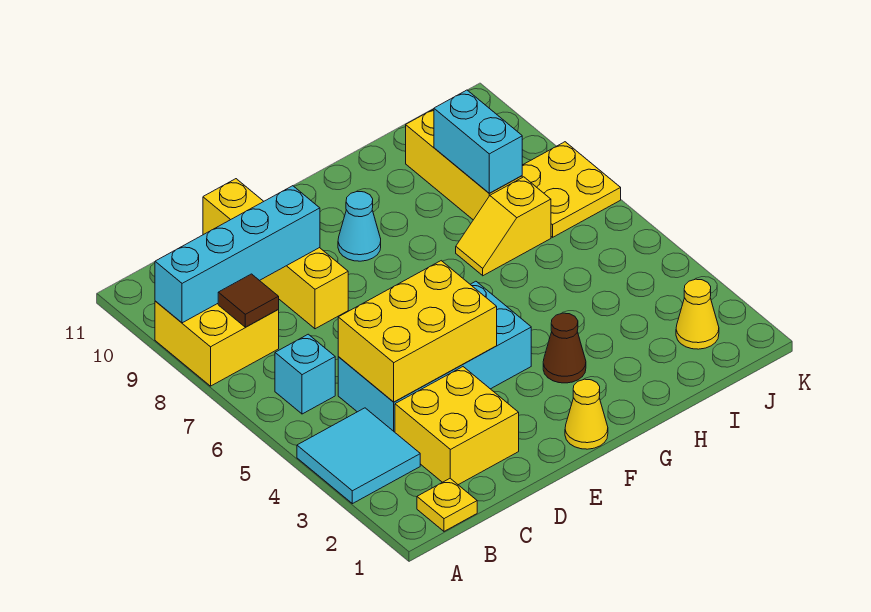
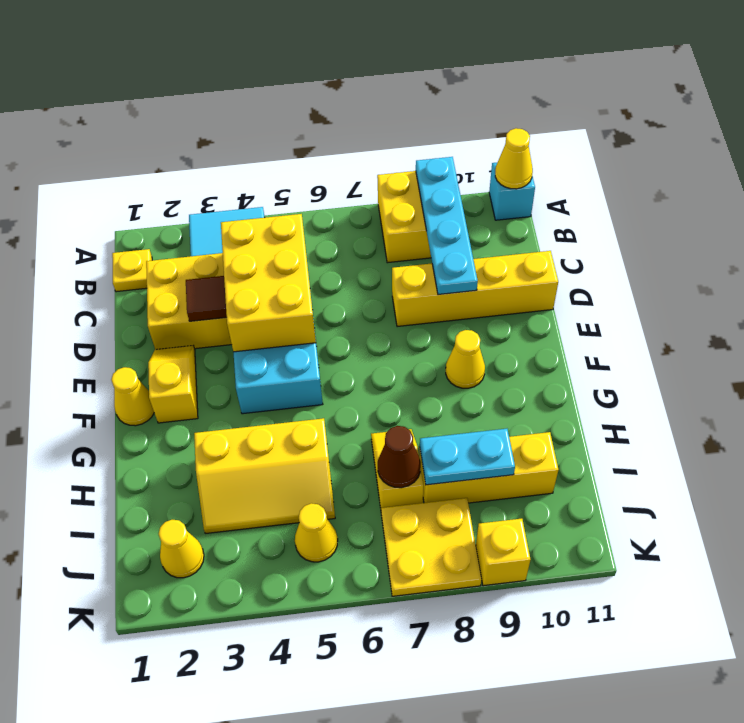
cyan brick A9:D9 level 2 -> cyan plate A9:D9 level 2
none -> yellow cone A11 level 2
cyan brick B6 level 1 -> cyan brick A11 level 1
brown tile B8 level 2 -> brown tile D3 level 2
none -> yellow slope E2:F2 level 1 top F
cyan cone F9 level 1 -> yellow cone F9 level 1
brown cone G3 level 1 -> brown cone I7 level 2
none -> yellow slope H3:I5 level 1 top H
cyan brick I8:I9 level 2 -> cyan plate I8:I9 level 2
none -> yellow cone J5 level 1
none -> yellow brick K9 level 1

+ + + +

**Problem details:**
Starting at the first line of the material, output exactly the lines up to and including the one with "cyan brick I8:I9". Do not include the pictures.

**Response for this exercise:**
cyan brick A9:D9 level 2 -> cyan plate A9:D9 level 2
none -> yellow cone A11 level 2
cyan brick B6 level 1 -> cyan brick A11 level 1
brown tile B8 level 2 -> brown tile D3 level 2
none -> yellow slope E2:F2 level 1 top F
cyan cone F9 level 1 -> yellow cone F9 level 1
brown cone G3 level 1 -> brown cone I7 level 2
none -> yellow slope H3:I5 level 1 top H
cyan brick I8:I9 level 2 -> cyan plate I8:I9 level 2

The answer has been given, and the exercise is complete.